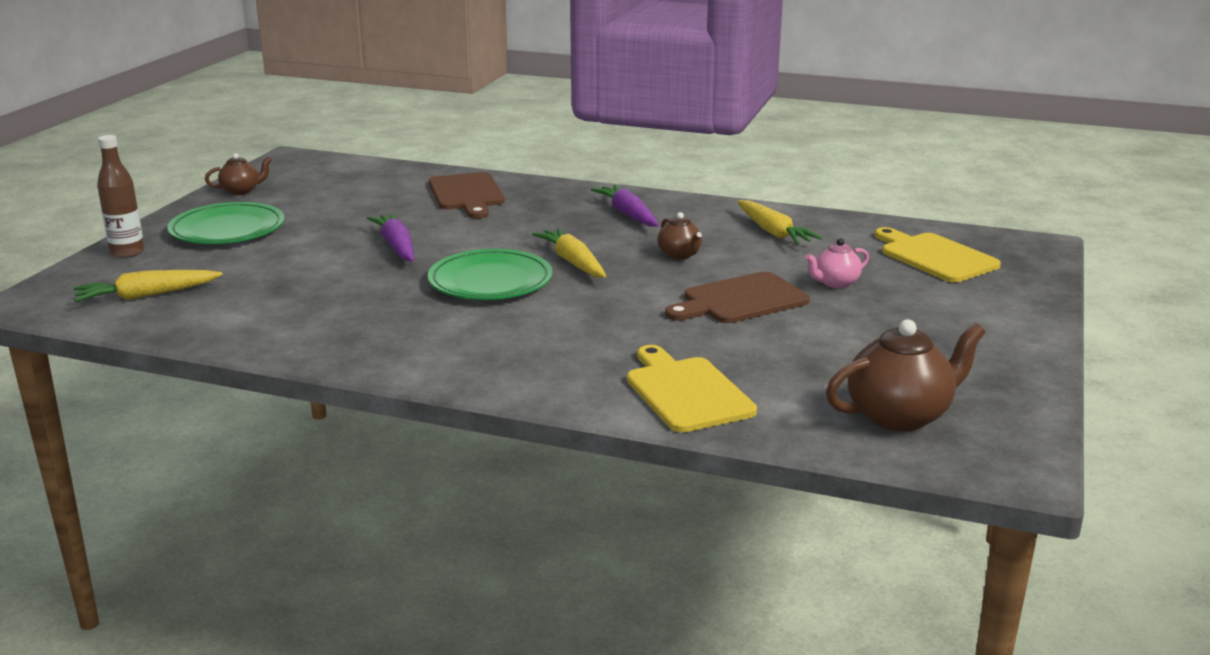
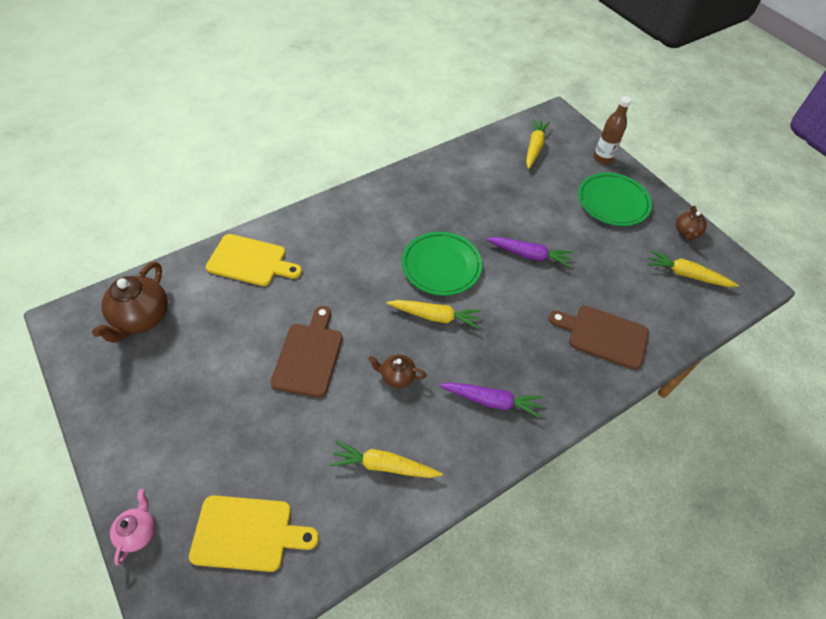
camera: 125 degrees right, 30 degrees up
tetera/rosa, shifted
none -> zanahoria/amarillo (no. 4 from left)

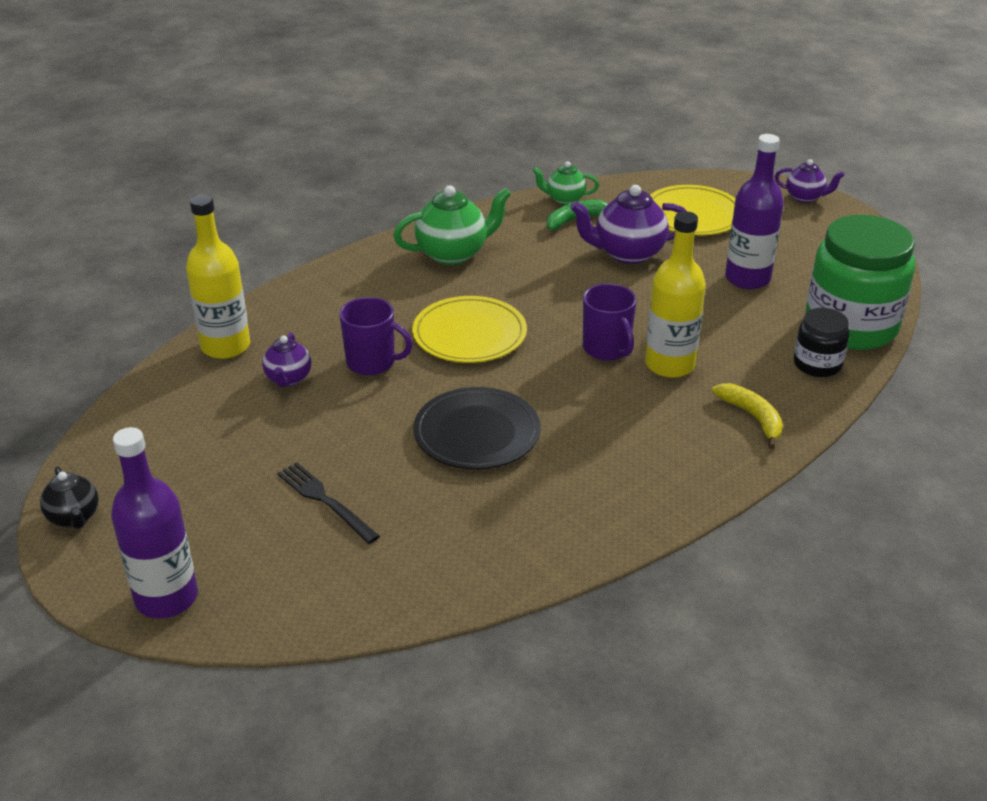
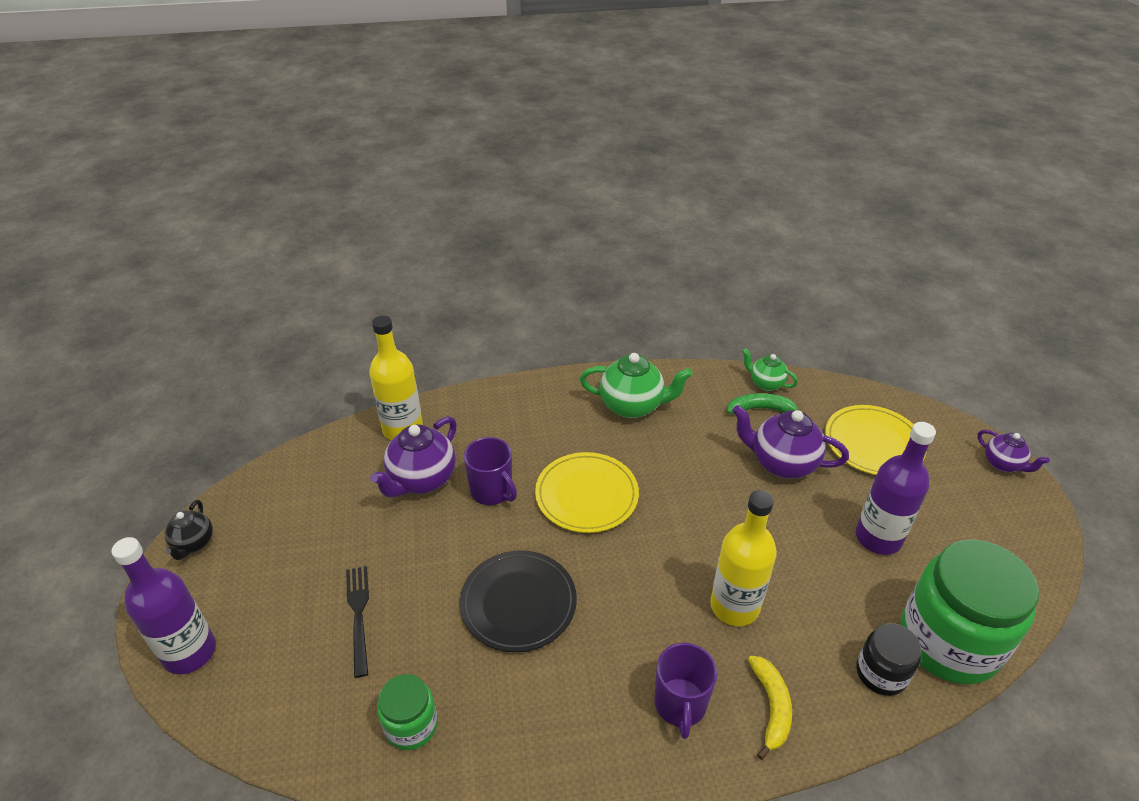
camera: 30 degrees right, 5 degrees up
tetera/morado (no. 1 from left), x1.71
taza/morado (no. 2 from left), shifted
none -> tarro/verde (no. 1 from left)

■ ■ ■ ■ ■

Instructions to follow: The expected output is an exact copy of the lines from the top of the data above through the line containing "tetera/rosa, shifted", both included, with every picture omitted.

Task response:
camera: 125 degrees right, 30 degrees up
tetera/rosa, shifted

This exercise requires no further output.